◆ **Data**
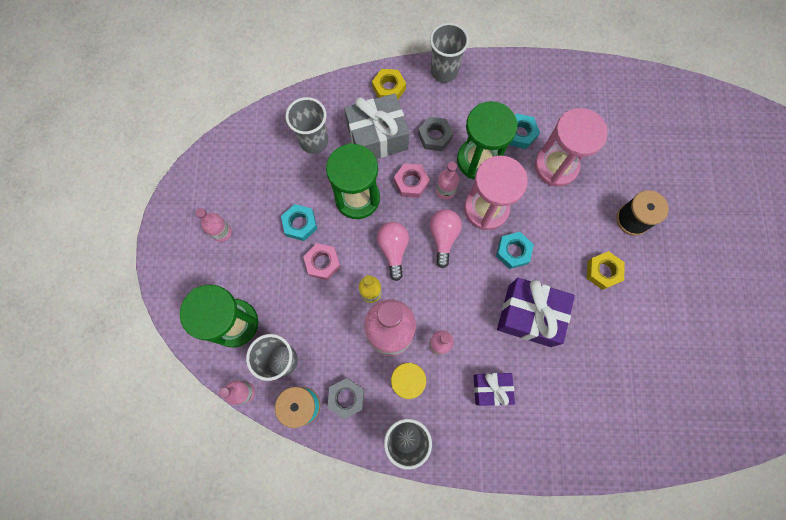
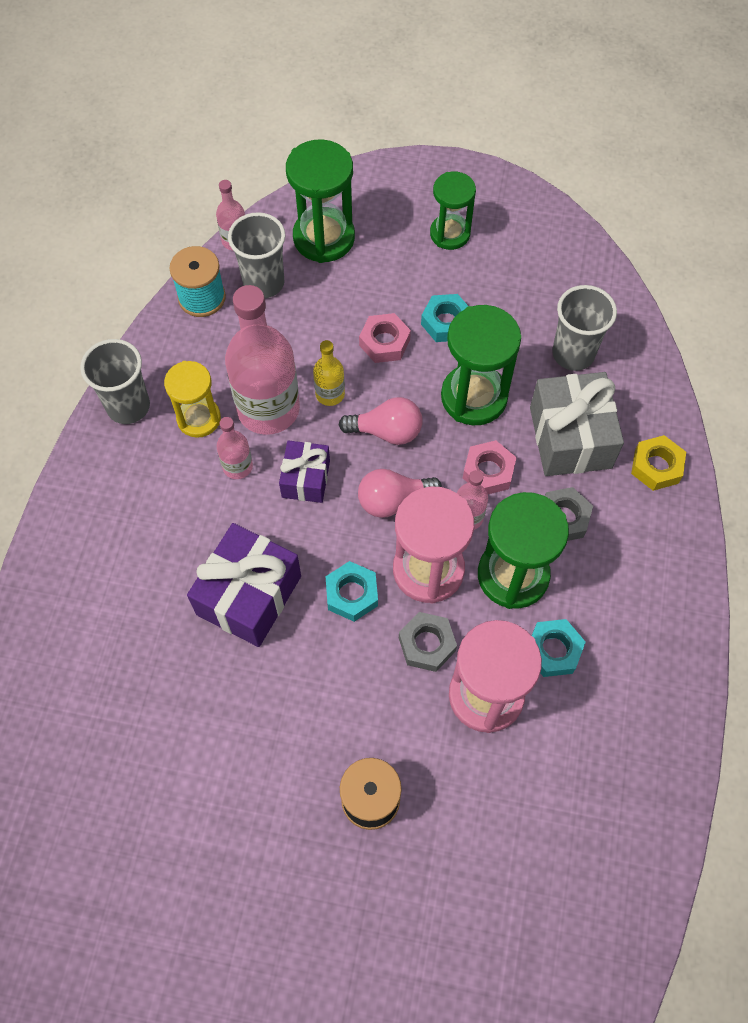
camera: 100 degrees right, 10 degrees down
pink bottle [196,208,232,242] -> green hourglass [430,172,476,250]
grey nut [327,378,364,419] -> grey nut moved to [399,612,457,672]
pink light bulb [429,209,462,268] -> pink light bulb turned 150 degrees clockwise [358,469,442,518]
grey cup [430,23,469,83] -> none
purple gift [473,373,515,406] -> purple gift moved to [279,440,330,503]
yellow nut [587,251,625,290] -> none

◆ **Task description**
Write out the material above again, word for word, minus its pictures.

◆ **Written solution**
camera: 100 degrees right, 10 degrees down
pink bottle [196,208,232,242] -> green hourglass [430,172,476,250]
grey nut [327,378,364,419] -> grey nut moved to [399,612,457,672]
pink light bulb [429,209,462,268] -> pink light bulb turned 150 degrees clockwise [358,469,442,518]
grey cup [430,23,469,83] -> none
purple gift [473,373,515,406] -> purple gift moved to [279,440,330,503]
yellow nut [587,251,625,290] -> none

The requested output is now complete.